EXERCISE REQUIREMENTS
Transcribe the entries below exactly, starting with the line that has "brown donut: [43,150,113,203]" and stopping after the line that has "turquoise eraser: [172,242,205,271]"; no pictures belong in the copy.

INPUT MATERIAL
● ● ● ● ● ● ●

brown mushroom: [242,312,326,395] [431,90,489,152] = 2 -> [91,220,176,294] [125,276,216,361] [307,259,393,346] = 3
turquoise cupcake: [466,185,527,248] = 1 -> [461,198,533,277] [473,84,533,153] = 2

● ● ● ● ● ● ●

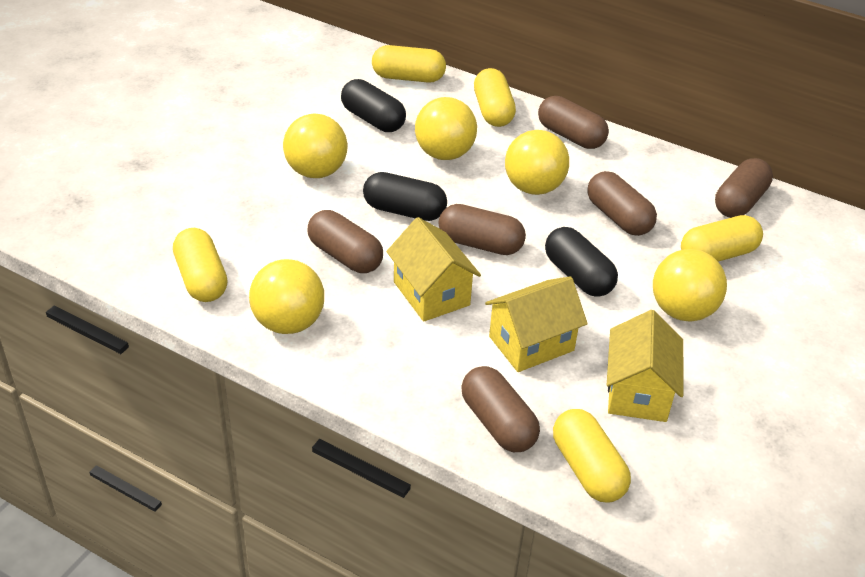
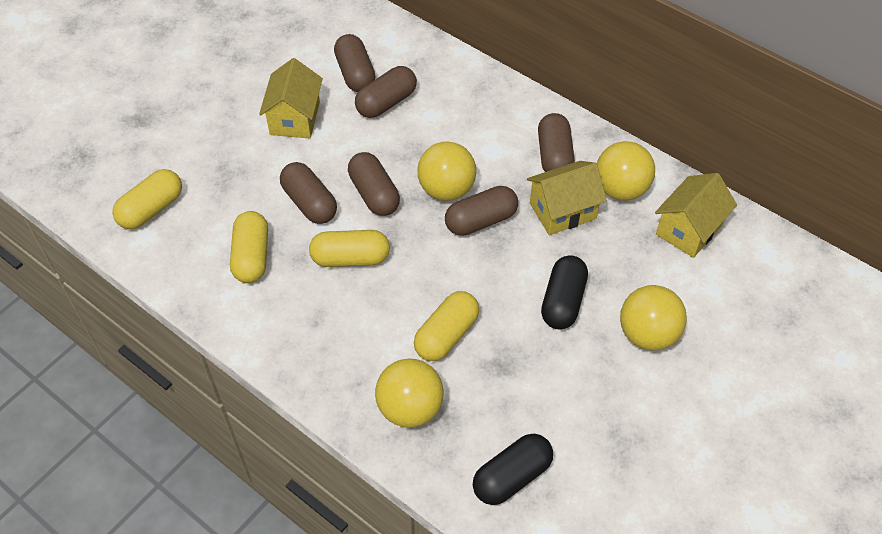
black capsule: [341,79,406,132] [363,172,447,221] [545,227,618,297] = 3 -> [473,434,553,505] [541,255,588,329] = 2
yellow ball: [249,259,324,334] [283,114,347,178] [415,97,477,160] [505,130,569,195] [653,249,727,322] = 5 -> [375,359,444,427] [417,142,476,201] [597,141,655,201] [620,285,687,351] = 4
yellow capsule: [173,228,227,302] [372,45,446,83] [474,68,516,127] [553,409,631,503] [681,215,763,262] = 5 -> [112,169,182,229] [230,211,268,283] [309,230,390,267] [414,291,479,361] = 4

● ● ● ● ● ● ●

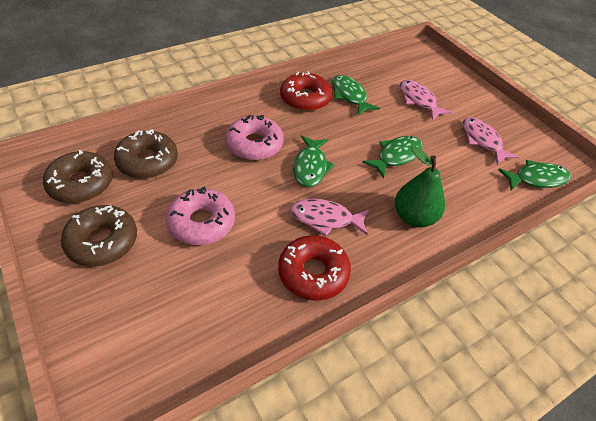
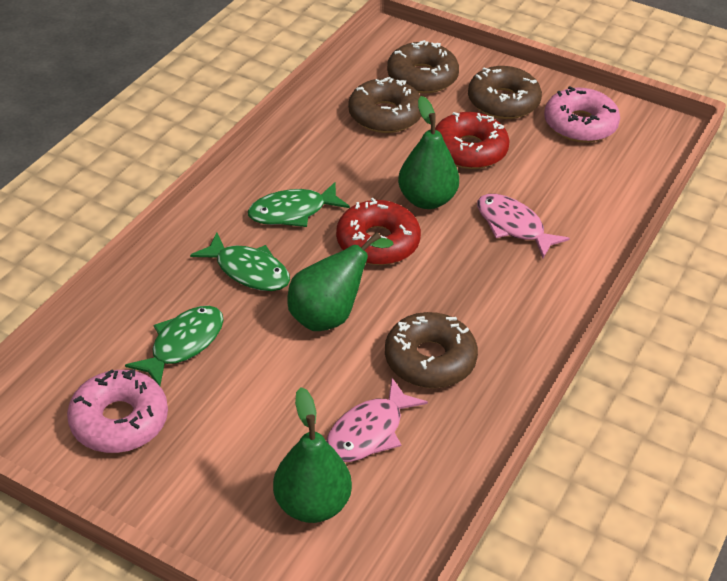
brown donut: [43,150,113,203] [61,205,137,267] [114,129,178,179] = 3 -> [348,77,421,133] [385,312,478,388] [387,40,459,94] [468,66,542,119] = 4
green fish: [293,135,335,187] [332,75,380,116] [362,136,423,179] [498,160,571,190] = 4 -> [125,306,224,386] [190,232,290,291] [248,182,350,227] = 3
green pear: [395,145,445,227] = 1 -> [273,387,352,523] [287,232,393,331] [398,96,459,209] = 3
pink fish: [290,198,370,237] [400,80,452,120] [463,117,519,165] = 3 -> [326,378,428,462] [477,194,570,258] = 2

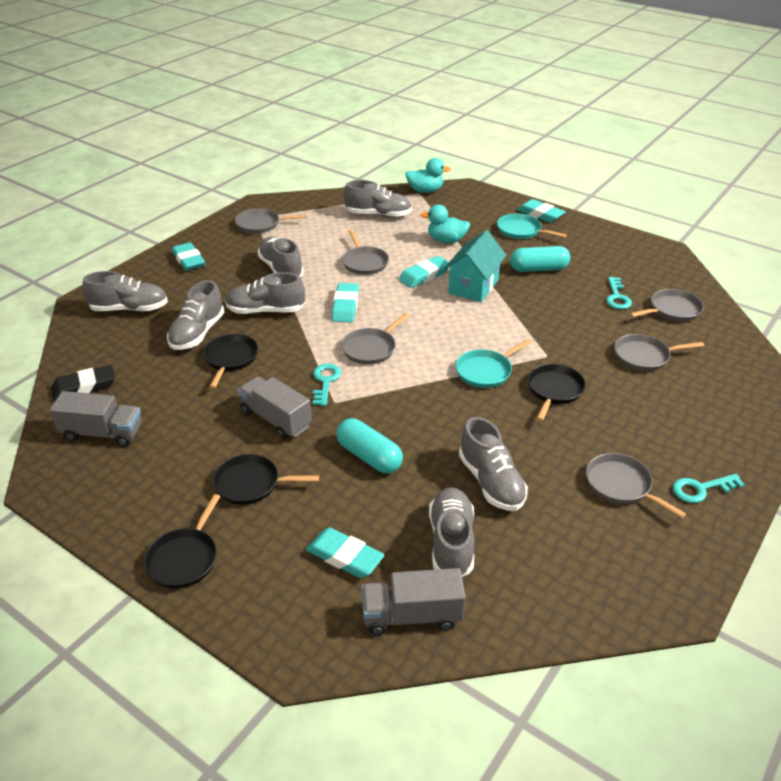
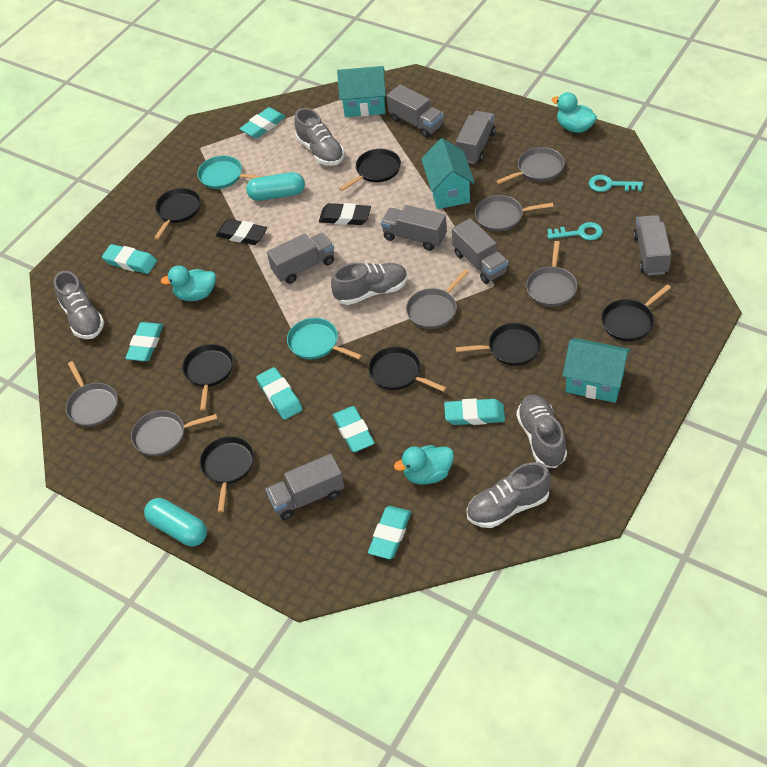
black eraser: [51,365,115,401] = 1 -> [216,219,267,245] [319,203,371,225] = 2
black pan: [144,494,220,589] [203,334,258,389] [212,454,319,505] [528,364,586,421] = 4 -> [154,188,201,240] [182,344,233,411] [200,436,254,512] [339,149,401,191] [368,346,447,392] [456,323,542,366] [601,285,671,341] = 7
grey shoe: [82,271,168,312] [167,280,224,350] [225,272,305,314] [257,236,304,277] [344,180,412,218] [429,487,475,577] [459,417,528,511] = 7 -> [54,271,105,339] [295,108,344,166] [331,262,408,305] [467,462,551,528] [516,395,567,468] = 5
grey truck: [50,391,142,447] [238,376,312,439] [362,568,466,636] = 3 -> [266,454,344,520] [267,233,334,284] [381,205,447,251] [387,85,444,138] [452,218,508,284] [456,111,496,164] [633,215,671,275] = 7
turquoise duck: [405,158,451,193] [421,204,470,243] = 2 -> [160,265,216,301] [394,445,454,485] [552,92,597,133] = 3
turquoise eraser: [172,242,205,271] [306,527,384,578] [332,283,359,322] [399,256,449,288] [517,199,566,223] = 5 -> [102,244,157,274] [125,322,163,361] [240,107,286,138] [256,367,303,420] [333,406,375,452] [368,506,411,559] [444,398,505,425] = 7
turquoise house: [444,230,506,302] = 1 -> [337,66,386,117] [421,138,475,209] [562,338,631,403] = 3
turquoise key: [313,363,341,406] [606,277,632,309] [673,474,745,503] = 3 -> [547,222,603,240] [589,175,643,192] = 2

● ● ● ● ● ● ●

RESULT FOR THIS EXERCISE
brown donut: [43,150,113,203] [61,205,137,267] [114,129,178,179] = 3 -> [348,77,421,133] [385,312,478,388] [387,40,459,94] [468,66,542,119] = 4
green fish: [293,135,335,187] [332,75,380,116] [362,136,423,179] [498,160,571,190] = 4 -> [125,306,224,386] [190,232,290,291] [248,182,350,227] = 3
green pear: [395,145,445,227] = 1 -> [273,387,352,523] [287,232,393,331] [398,96,459,209] = 3
pink fish: [290,198,370,237] [400,80,452,120] [463,117,519,165] = 3 -> [326,378,428,462] [477,194,570,258] = 2

black eraser: [51,365,115,401] = 1 -> [216,219,267,245] [319,203,371,225] = 2
black pan: [144,494,220,589] [203,334,258,389] [212,454,319,505] [528,364,586,421] = 4 -> [154,188,201,240] [182,344,233,411] [200,436,254,512] [339,149,401,191] [368,346,447,392] [456,323,542,366] [601,285,671,341] = 7
grey shoe: [82,271,168,312] [167,280,224,350] [225,272,305,314] [257,236,304,277] [344,180,412,218] [429,487,475,577] [459,417,528,511] = 7 -> [54,271,105,339] [295,108,344,166] [331,262,408,305] [467,462,551,528] [516,395,567,468] = 5
grey truck: [50,391,142,447] [238,376,312,439] [362,568,466,636] = 3 -> [266,454,344,520] [267,233,334,284] [381,205,447,251] [387,85,444,138] [452,218,508,284] [456,111,496,164] [633,215,671,275] = 7
turquoise duck: [405,158,451,193] [421,204,470,243] = 2 -> [160,265,216,301] [394,445,454,485] [552,92,597,133] = 3
turquoise eraser: [172,242,205,271] [306,527,384,578] [332,283,359,322] [399,256,449,288] [517,199,566,223] = 5 -> [102,244,157,274] [125,322,163,361] [240,107,286,138] [256,367,303,420] [333,406,375,452] [368,506,411,559] [444,398,505,425] = 7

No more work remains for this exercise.